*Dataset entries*
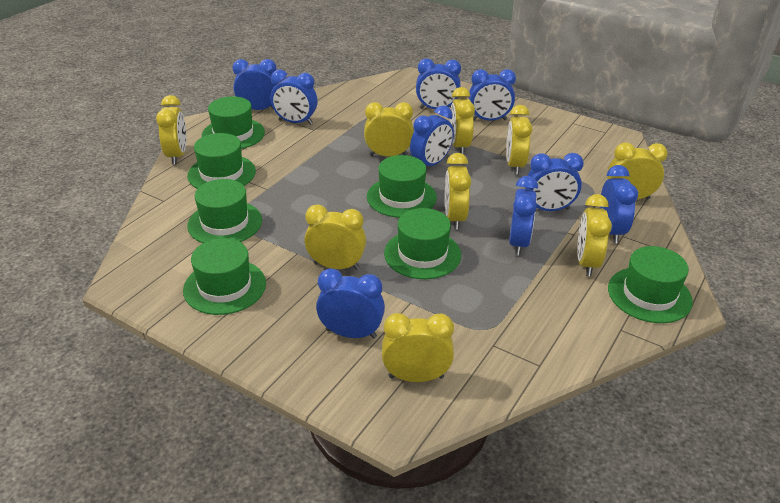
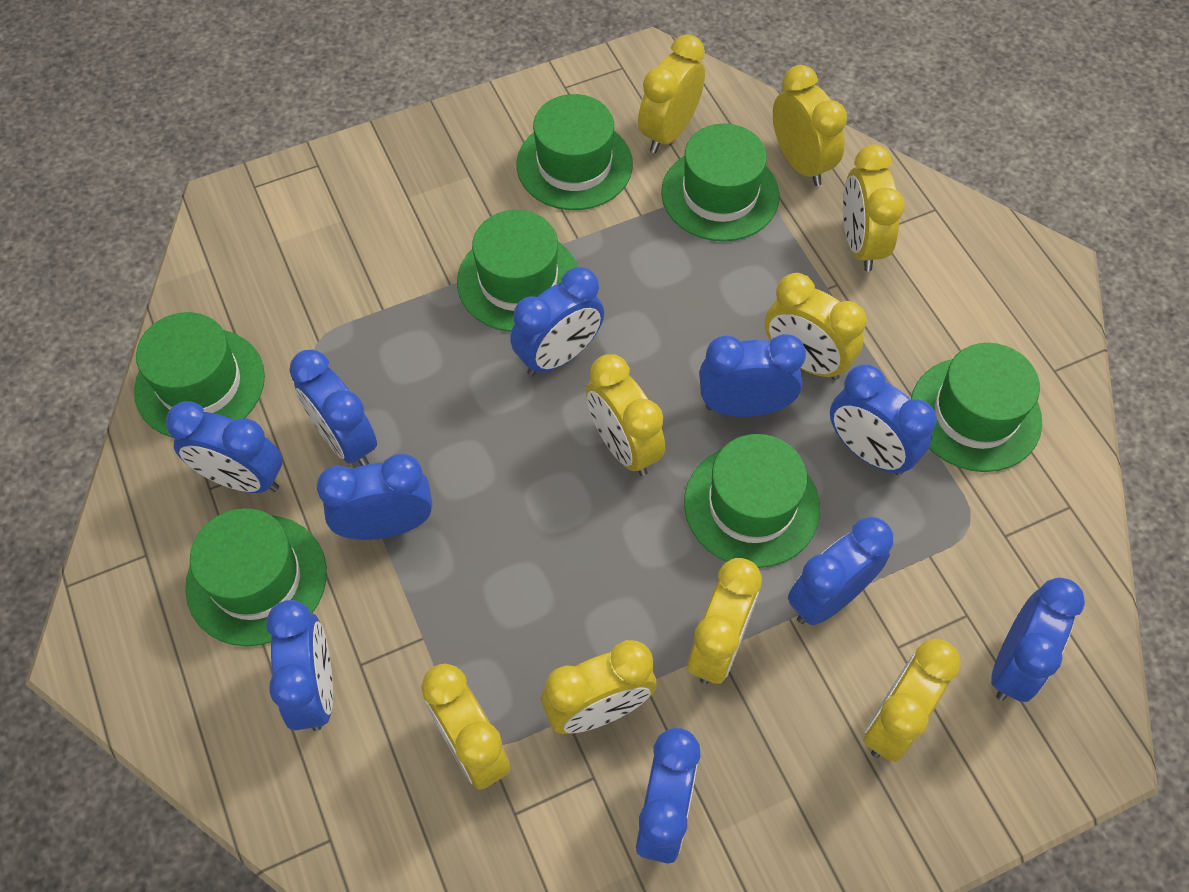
blue clock: 9 -> 10

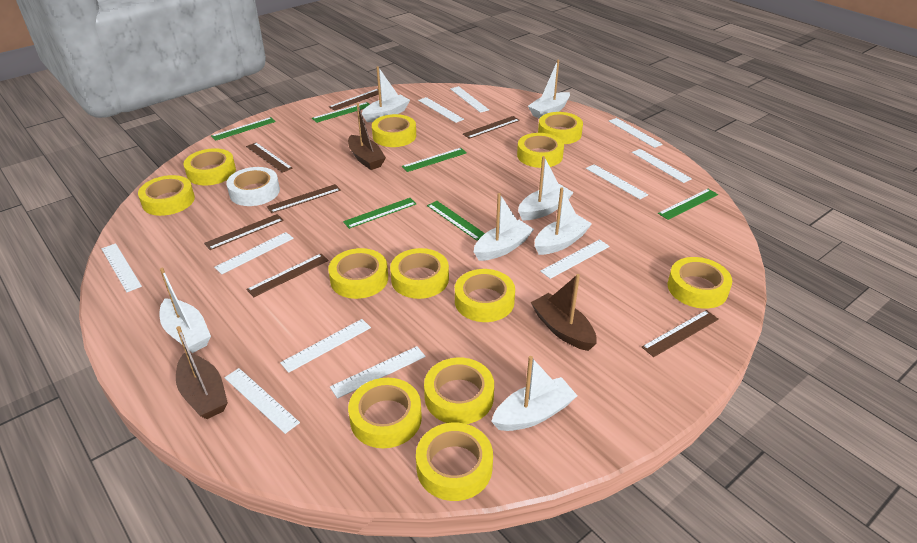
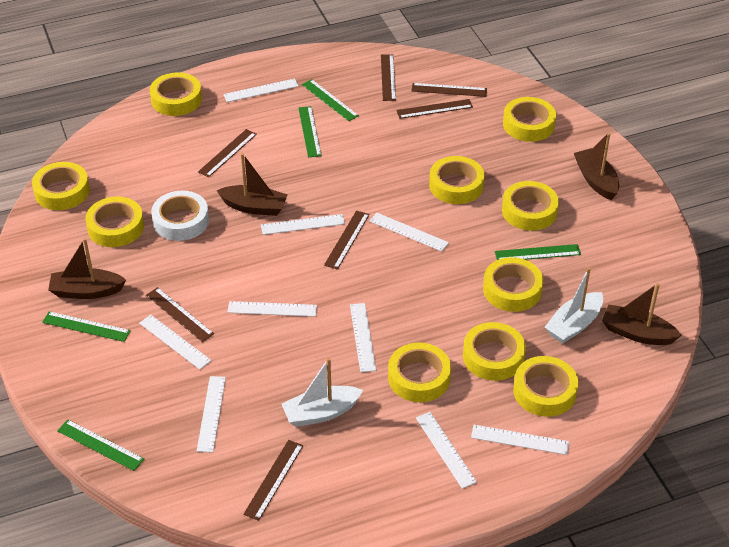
brown boat: 3 -> 4
green ruler: 6 -> 5
white boat: 7 -> 2
white ruler: 11 -> 9
yellow tape: 12 -> 10

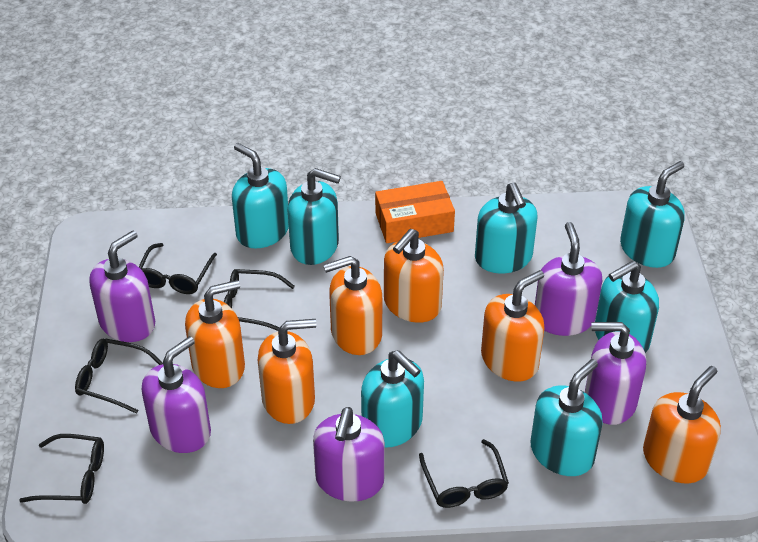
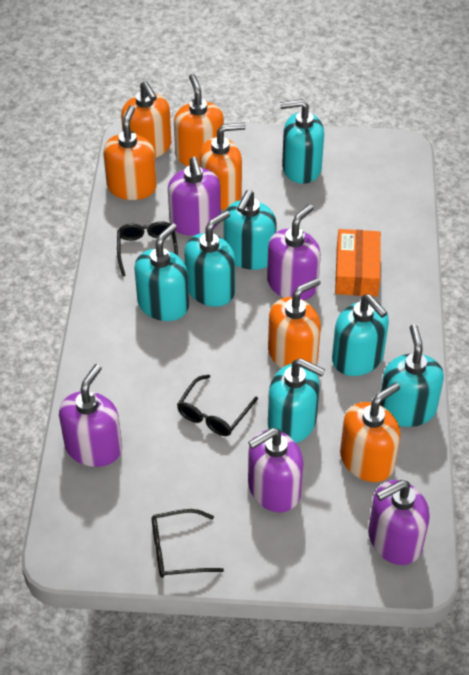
black glasses: 5 -> 3

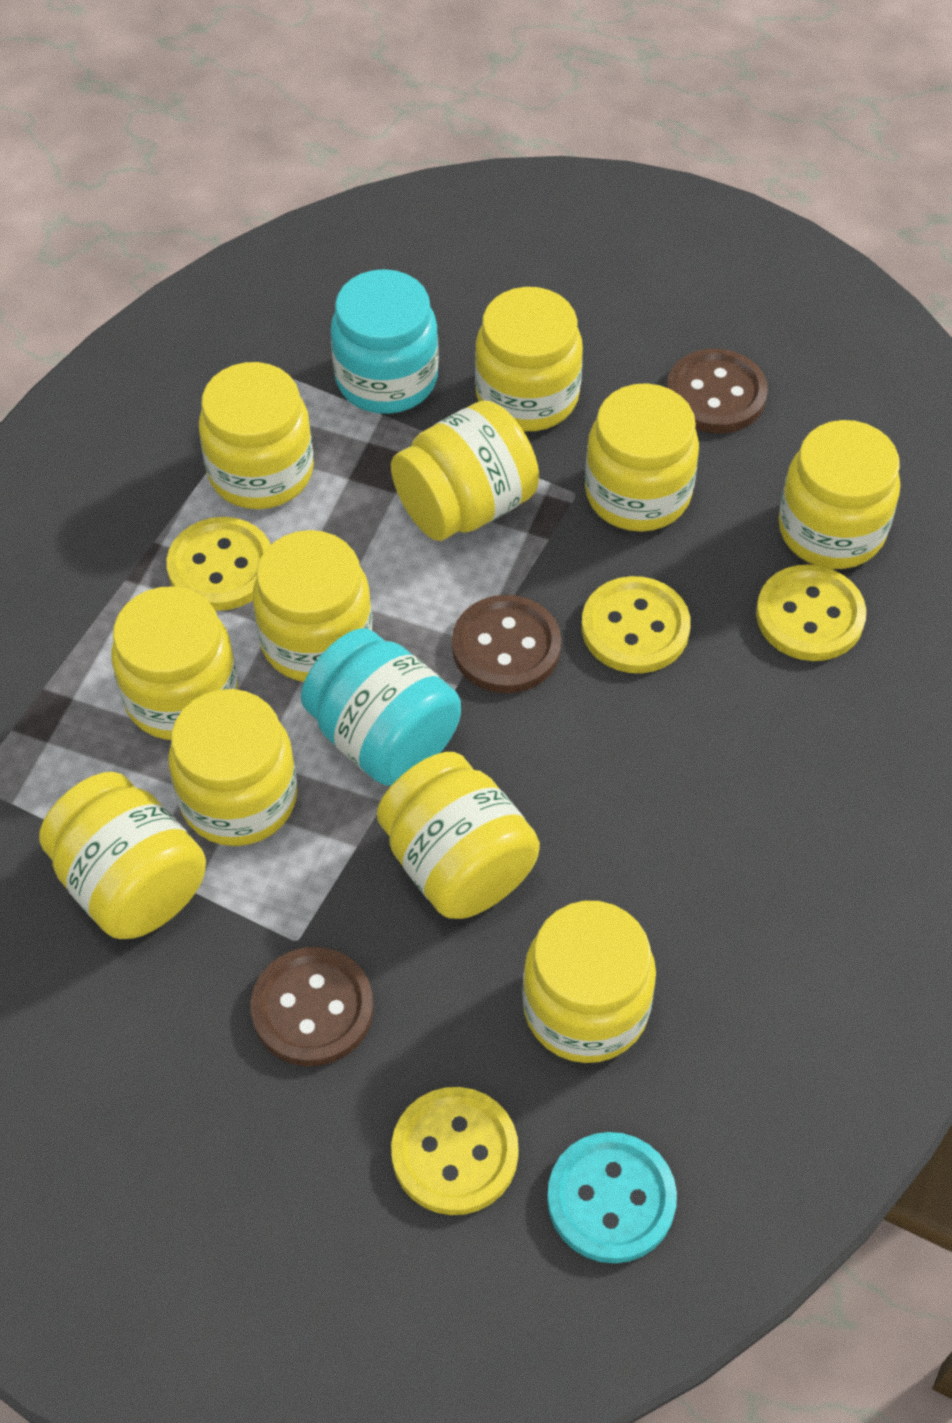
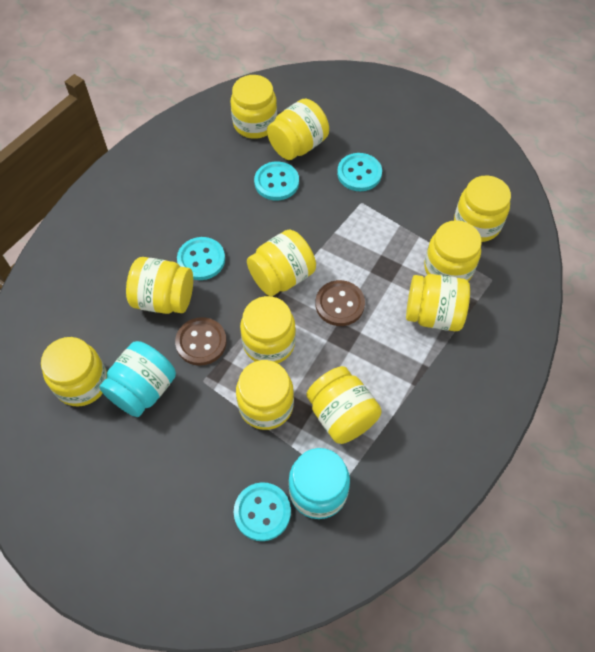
brown button: 3 -> 2
turquoise button: 1 -> 4
yellow button: 4 -> 0

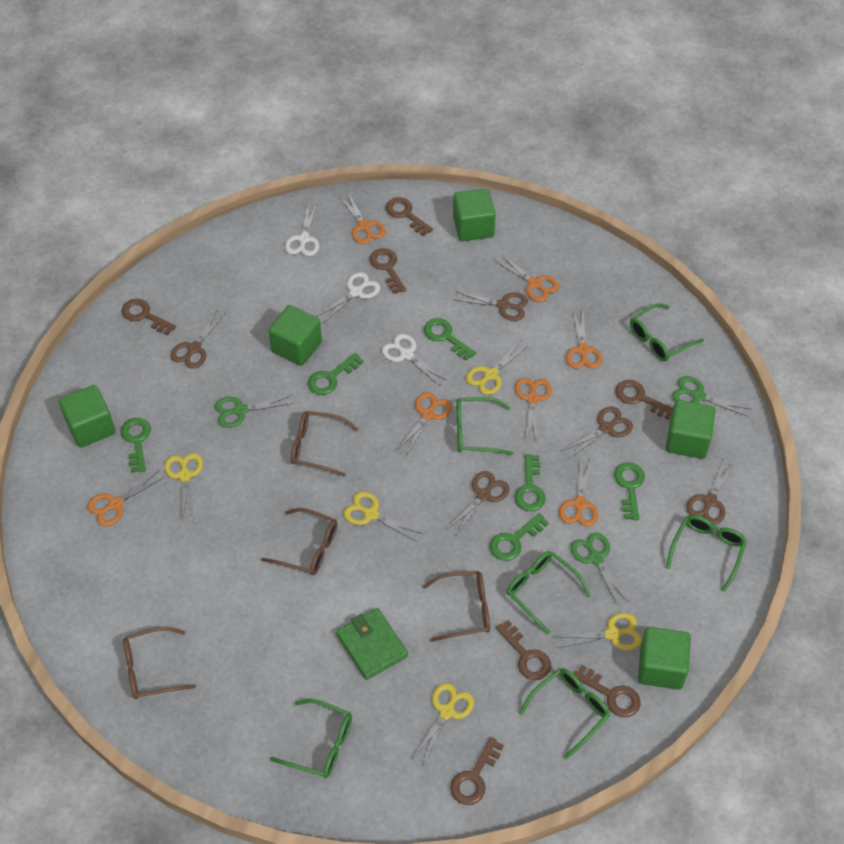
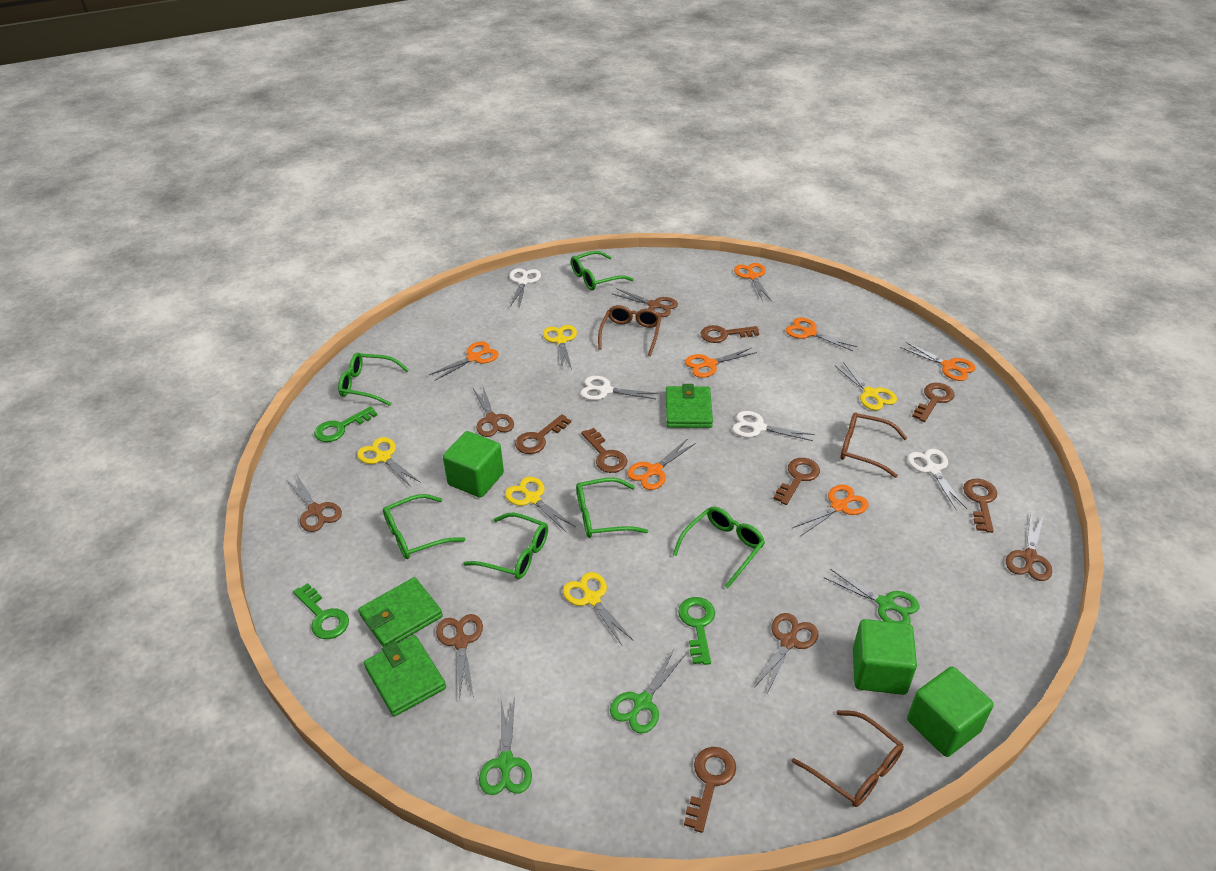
brown glasses: 4 -> 3
brown scissors: 5 -> 6
green cube: 5 -> 3
green key: 6 -> 3
green wallet: 1 -> 3
white scissors: 3 -> 4

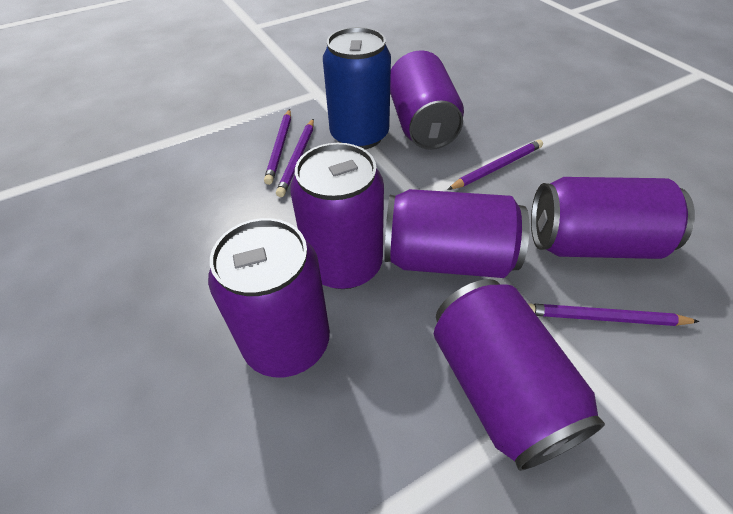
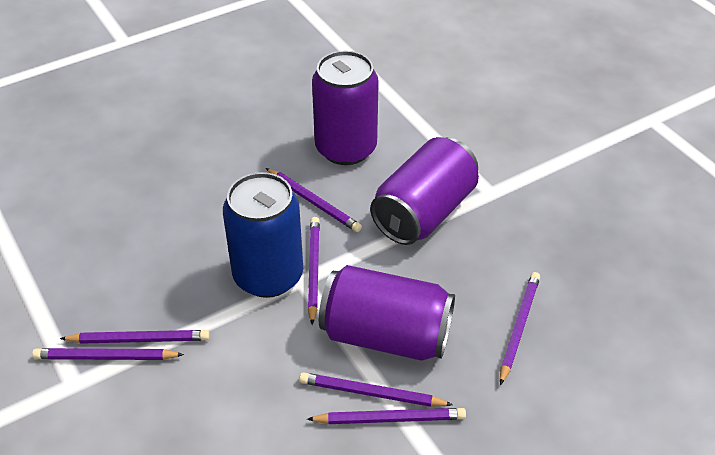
purple can: 6 -> 3
purple pencil: 4 -> 7

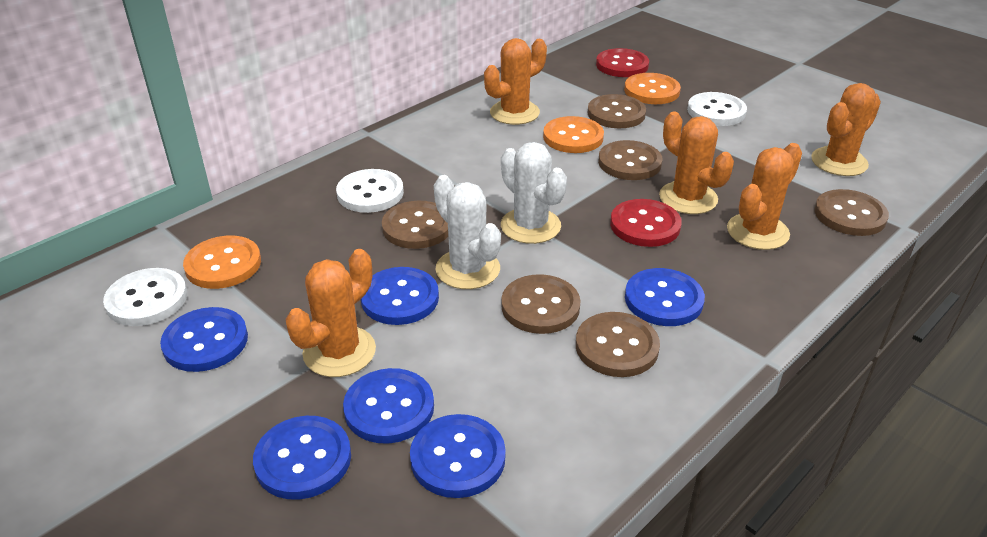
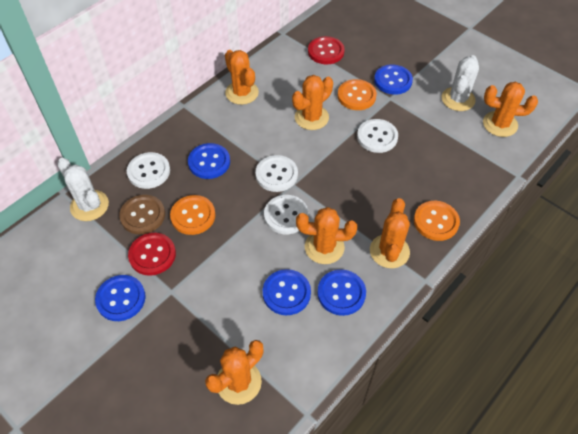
blue button: 6 -> 5
brown button: 6 -> 1
orange cactus: 5 -> 6
white button: 3 -> 4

*PROBLEM DESCRIPTION*
Only the lines from the one holding "black glasses: 5 -> 3" to the last line of the entries above should be printed, exactly as they appear and with no pictures.

*REPLY*
black glasses: 5 -> 3

brown button: 3 -> 2
turquoise button: 1 -> 4
yellow button: 4 -> 0

brown glasses: 4 -> 3
brown scissors: 5 -> 6
green cube: 5 -> 3
green key: 6 -> 3
green wallet: 1 -> 3
white scissors: 3 -> 4

purple can: 6 -> 3
purple pencil: 4 -> 7

blue button: 6 -> 5
brown button: 6 -> 1
orange cactus: 5 -> 6
white button: 3 -> 4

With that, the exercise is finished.